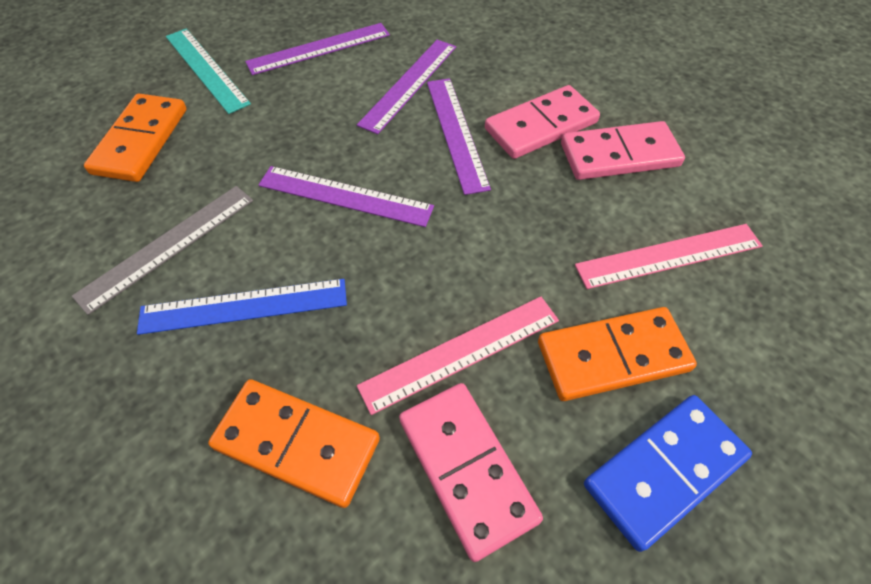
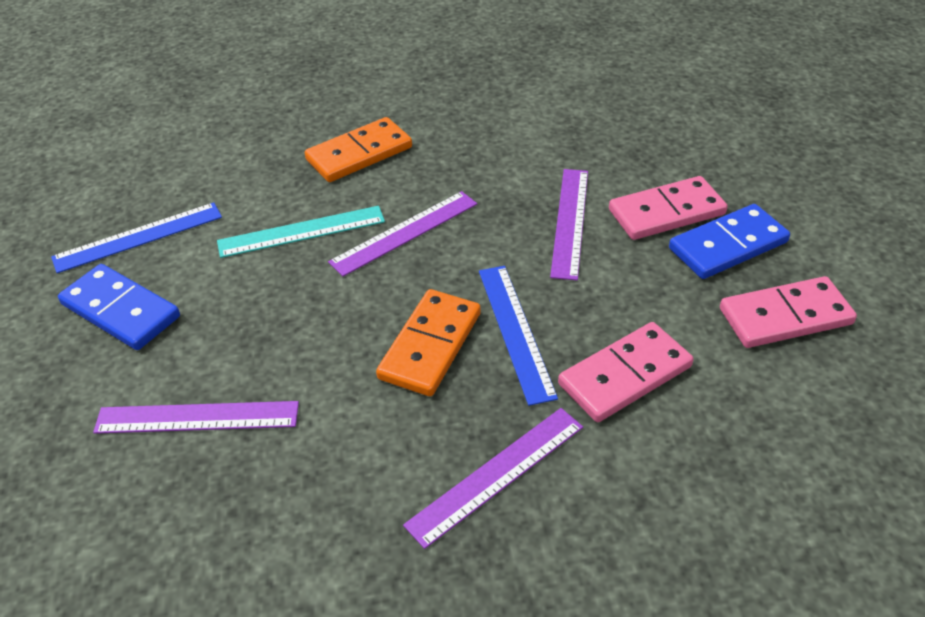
blue domino: 1 -> 2
blue ruler: 1 -> 2
grey ruler: 1 -> 0
orange domino: 3 -> 2
pink ruler: 2 -> 0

__Task brief__. Could you copy the lines above exactly and skip the images?

__Problem solution__.
blue domino: 1 -> 2
blue ruler: 1 -> 2
grey ruler: 1 -> 0
orange domino: 3 -> 2
pink ruler: 2 -> 0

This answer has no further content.